• Task to complete: Each record is to be printed again exactly, though not its pictures.

━━━━━━━━

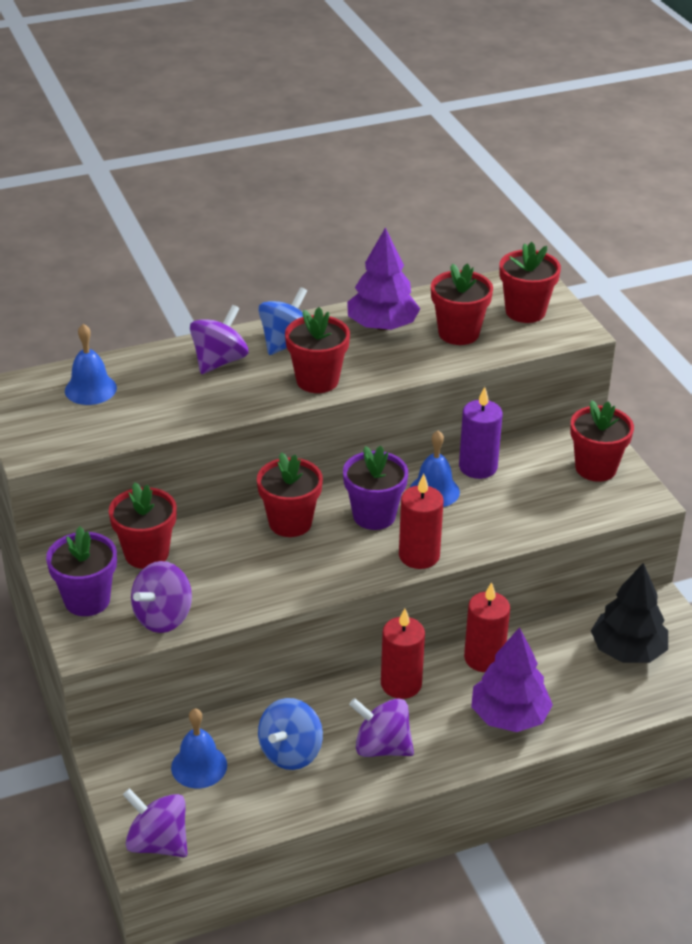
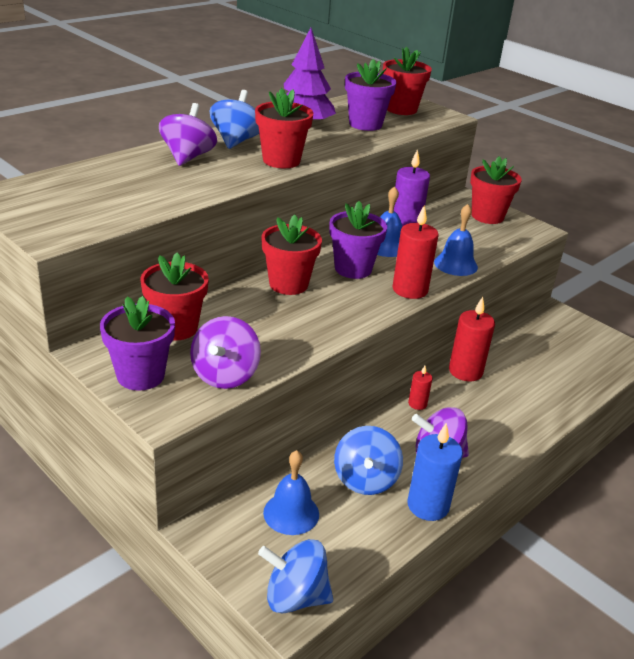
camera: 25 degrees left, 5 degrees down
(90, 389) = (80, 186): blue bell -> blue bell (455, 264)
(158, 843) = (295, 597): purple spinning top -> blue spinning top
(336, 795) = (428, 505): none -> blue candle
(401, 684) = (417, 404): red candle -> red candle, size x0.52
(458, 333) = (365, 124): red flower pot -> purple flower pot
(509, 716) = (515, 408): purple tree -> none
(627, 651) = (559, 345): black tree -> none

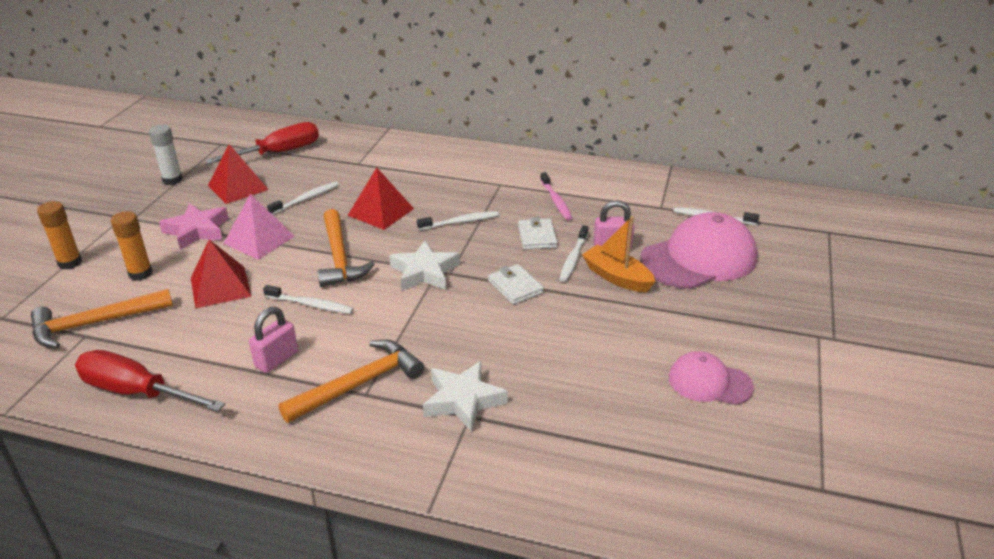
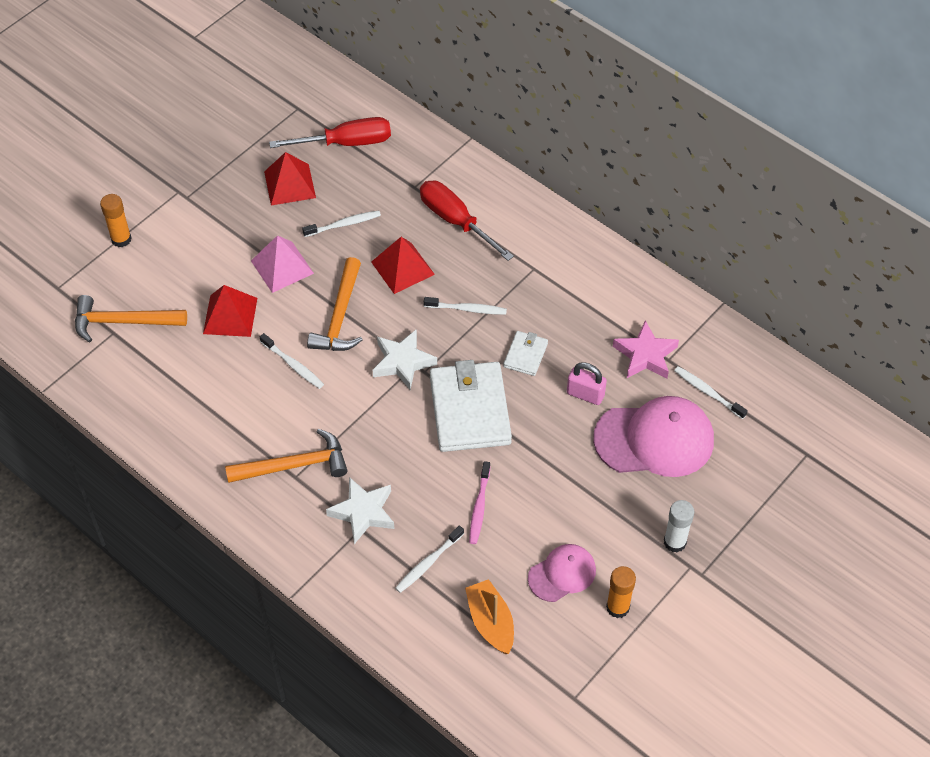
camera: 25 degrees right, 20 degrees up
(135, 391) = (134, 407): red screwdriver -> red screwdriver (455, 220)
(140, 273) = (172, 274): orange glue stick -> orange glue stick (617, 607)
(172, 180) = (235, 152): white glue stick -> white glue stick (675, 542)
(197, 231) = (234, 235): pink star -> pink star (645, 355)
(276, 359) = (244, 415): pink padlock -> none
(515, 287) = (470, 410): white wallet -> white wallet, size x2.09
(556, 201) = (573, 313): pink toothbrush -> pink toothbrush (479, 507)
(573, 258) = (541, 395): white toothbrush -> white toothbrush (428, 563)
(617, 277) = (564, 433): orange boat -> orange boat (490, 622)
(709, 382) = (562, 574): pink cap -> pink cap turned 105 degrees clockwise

━━━━━━━━

• Response area:
camera: 25 degrees left, 5 degrees down
(90, 389) = (80, 186): blue bell -> blue bell (455, 264)
(158, 843) = (295, 597): purple spinning top -> blue spinning top
(336, 795) = (428, 505): none -> blue candle
(401, 684) = (417, 404): red candle -> red candle, size x0.52
(458, 333) = (365, 124): red flower pot -> purple flower pot
(509, 716) = (515, 408): purple tree -> none
(627, 651) = (559, 345): black tree -> none

camera: 25 degrees right, 20 degrees up
(135, 391) = (134, 407): red screwdriver -> red screwdriver (455, 220)
(140, 273) = (172, 274): orange glue stick -> orange glue stick (617, 607)
(172, 180) = (235, 152): white glue stick -> white glue stick (675, 542)
(197, 231) = (234, 235): pink star -> pink star (645, 355)
(276, 359) = (244, 415): pink padlock -> none
(515, 287) = (470, 410): white wallet -> white wallet, size x2.09
(556, 201) = (573, 313): pink toothbrush -> pink toothbrush (479, 507)
(573, 258) = (541, 395): white toothbrush -> white toothbrush (428, 563)
(617, 277) = (564, 433): orange boat -> orange boat (490, 622)
(709, 382) = (562, 574): pink cap -> pink cap turned 105 degrees clockwise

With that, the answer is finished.